━━━ Material provided ━━━
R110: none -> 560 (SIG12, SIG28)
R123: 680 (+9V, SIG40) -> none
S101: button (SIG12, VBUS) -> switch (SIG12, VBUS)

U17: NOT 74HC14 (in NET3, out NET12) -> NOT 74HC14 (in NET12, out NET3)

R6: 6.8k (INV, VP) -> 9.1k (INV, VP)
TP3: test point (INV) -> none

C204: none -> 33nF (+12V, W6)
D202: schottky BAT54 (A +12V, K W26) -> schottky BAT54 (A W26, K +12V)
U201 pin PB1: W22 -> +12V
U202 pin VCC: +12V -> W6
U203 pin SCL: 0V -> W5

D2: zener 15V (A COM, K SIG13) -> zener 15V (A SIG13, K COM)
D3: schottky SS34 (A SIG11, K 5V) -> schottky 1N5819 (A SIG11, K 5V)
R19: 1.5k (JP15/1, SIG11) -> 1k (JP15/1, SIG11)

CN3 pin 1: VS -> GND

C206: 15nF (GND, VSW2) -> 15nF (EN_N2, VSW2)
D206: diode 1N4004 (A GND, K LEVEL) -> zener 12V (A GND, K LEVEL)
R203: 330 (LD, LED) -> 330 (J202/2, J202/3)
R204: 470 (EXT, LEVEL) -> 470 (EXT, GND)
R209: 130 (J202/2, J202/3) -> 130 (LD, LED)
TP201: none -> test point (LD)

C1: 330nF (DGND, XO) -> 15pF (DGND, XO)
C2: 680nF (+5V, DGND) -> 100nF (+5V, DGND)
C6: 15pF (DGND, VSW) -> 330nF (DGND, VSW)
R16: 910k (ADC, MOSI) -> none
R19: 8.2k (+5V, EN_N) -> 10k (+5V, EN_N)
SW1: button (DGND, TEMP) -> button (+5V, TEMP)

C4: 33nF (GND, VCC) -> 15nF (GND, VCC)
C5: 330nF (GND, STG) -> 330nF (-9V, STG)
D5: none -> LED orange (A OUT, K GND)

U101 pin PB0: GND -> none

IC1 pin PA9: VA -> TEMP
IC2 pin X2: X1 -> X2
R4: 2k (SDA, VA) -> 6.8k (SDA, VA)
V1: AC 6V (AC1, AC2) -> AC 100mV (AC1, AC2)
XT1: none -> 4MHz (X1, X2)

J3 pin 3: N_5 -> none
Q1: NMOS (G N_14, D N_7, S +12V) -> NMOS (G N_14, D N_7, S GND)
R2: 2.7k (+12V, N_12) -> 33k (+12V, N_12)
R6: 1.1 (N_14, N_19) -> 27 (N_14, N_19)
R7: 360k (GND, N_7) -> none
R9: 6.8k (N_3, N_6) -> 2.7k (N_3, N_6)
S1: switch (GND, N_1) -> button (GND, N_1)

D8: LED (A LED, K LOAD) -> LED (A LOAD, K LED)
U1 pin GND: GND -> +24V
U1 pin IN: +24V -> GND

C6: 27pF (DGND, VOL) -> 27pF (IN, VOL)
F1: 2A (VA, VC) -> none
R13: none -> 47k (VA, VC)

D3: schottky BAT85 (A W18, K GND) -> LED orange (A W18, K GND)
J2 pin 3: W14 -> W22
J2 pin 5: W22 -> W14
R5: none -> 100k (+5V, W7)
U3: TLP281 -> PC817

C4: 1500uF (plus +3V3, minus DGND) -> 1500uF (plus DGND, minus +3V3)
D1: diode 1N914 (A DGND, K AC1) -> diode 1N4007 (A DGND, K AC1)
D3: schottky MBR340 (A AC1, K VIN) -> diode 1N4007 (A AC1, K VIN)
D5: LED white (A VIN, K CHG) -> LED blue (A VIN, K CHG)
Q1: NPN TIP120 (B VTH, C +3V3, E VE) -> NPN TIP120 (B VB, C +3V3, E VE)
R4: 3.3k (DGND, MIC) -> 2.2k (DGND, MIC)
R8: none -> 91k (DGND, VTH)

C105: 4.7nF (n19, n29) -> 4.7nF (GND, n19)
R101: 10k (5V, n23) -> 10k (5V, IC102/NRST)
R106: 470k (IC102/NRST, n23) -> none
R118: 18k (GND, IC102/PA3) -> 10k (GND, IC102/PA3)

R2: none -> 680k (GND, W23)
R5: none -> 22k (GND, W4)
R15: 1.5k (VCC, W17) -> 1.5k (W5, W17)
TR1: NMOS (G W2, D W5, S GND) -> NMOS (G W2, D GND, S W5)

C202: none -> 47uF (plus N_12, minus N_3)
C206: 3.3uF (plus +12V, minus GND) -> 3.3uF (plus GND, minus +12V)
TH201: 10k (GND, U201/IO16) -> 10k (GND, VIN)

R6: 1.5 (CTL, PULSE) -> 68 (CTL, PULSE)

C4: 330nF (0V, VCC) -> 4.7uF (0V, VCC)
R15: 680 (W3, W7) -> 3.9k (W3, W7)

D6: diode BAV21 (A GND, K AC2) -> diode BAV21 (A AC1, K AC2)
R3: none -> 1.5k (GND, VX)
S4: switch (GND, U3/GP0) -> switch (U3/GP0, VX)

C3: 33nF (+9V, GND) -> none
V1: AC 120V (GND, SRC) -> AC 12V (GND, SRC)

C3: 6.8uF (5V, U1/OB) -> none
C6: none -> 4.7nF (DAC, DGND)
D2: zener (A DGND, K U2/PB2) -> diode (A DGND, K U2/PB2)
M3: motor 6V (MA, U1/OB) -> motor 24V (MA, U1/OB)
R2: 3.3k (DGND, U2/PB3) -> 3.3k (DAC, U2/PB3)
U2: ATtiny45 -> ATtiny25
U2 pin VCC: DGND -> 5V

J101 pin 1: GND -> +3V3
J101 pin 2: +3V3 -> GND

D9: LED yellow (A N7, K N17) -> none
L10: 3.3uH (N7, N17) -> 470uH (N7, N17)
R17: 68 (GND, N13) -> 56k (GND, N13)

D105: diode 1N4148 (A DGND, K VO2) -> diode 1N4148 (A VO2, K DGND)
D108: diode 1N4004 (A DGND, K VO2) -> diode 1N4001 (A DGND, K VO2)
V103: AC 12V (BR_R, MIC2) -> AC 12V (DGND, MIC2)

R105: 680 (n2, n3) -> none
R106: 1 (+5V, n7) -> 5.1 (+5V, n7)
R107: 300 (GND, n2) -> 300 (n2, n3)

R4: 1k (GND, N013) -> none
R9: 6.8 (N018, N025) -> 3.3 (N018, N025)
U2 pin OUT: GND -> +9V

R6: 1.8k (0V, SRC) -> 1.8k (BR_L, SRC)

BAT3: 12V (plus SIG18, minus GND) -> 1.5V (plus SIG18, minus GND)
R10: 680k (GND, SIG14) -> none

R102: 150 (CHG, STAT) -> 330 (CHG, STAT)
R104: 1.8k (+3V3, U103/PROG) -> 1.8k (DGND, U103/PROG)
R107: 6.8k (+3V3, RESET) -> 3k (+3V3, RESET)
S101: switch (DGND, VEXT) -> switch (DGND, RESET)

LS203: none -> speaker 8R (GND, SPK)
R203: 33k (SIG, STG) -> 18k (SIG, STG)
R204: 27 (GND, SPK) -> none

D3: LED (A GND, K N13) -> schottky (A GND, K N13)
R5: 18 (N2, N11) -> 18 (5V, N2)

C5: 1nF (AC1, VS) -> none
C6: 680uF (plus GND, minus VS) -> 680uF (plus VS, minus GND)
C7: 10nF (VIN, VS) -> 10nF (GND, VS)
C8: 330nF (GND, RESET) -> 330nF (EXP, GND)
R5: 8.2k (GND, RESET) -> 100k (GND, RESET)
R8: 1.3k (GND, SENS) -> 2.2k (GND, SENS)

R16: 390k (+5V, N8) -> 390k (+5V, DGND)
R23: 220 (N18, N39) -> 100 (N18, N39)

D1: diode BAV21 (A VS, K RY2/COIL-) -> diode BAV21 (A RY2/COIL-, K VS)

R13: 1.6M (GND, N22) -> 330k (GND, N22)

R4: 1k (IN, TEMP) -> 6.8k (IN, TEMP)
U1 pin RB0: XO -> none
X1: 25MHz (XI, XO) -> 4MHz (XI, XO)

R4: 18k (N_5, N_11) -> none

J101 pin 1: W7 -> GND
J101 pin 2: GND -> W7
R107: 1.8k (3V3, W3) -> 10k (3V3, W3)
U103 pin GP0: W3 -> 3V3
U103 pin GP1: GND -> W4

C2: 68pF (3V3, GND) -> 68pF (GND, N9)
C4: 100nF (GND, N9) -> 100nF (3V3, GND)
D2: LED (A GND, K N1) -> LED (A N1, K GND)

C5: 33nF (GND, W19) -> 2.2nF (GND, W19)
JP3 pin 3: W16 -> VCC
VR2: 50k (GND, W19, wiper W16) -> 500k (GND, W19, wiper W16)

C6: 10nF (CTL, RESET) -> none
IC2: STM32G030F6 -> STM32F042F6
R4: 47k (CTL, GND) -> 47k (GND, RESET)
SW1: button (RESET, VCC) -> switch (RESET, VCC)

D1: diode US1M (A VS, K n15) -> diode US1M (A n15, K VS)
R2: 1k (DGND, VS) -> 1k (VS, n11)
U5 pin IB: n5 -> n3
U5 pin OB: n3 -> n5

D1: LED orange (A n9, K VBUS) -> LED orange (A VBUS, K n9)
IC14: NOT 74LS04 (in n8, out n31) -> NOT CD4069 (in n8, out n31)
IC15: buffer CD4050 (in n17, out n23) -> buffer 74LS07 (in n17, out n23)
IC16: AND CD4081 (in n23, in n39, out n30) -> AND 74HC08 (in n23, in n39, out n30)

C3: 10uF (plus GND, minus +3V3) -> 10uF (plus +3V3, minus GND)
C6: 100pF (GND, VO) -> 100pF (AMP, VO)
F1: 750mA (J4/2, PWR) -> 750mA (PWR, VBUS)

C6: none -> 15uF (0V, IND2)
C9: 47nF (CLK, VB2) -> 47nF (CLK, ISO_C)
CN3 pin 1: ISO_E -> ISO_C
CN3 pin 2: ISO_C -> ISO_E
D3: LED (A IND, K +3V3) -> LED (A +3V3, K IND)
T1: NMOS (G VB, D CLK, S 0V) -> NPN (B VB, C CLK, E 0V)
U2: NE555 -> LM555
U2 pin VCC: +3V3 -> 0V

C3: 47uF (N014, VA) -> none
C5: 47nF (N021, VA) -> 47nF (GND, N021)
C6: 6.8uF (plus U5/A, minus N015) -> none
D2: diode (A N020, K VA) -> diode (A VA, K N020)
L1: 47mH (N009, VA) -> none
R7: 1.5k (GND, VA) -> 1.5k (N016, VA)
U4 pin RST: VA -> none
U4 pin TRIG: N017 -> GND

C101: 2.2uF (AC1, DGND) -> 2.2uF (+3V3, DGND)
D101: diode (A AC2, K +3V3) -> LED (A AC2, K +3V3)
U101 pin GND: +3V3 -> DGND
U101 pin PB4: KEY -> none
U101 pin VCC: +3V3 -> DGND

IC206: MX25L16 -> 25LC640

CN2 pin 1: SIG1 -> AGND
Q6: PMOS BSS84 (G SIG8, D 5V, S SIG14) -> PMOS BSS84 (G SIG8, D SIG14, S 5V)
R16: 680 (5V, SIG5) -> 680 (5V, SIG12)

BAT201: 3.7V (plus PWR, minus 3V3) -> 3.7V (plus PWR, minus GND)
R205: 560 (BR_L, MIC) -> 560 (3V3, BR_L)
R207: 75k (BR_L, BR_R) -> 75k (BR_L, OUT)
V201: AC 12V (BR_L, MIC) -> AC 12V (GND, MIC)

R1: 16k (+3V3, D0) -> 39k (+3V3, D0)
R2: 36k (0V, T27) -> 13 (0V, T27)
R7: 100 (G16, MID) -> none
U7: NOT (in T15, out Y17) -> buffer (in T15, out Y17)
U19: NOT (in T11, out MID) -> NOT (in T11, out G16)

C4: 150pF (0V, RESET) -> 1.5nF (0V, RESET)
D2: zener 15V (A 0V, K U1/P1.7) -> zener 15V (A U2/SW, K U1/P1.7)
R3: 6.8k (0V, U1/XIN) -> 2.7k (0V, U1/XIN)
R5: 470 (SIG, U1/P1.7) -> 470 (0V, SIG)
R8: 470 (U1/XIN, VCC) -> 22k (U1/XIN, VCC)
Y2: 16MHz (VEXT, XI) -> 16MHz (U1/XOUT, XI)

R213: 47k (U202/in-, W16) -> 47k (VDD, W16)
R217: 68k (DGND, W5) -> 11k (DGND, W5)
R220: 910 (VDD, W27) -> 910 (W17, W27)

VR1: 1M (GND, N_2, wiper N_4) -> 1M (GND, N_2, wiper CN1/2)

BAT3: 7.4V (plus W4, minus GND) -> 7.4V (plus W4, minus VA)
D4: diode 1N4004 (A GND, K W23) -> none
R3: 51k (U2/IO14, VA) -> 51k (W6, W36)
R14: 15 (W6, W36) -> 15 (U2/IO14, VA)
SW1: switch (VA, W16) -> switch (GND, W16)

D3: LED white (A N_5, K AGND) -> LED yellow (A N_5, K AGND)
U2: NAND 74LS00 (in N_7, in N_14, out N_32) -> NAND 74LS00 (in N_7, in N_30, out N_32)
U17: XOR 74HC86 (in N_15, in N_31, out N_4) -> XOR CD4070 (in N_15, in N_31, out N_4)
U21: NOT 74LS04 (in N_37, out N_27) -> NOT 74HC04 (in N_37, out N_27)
━━━
- **Required work**: Copy out only the lines above from the one with "R3: none -> 1.5k (GND, VX)" to the one with "D9: LED yellow (A N7, K N17) -> none", inclusive, exactly as they stand.

- **Answer for the task**:
R3: none -> 1.5k (GND, VX)
S4: switch (GND, U3/GP0) -> switch (U3/GP0, VX)

C3: 33nF (+9V, GND) -> none
V1: AC 120V (GND, SRC) -> AC 12V (GND, SRC)

C3: 6.8uF (5V, U1/OB) -> none
C6: none -> 4.7nF (DAC, DGND)
D2: zener (A DGND, K U2/PB2) -> diode (A DGND, K U2/PB2)
M3: motor 6V (MA, U1/OB) -> motor 24V (MA, U1/OB)
R2: 3.3k (DGND, U2/PB3) -> 3.3k (DAC, U2/PB3)
U2: ATtiny45 -> ATtiny25
U2 pin VCC: DGND -> 5V

J101 pin 1: GND -> +3V3
J101 pin 2: +3V3 -> GND

D9: LED yellow (A N7, K N17) -> none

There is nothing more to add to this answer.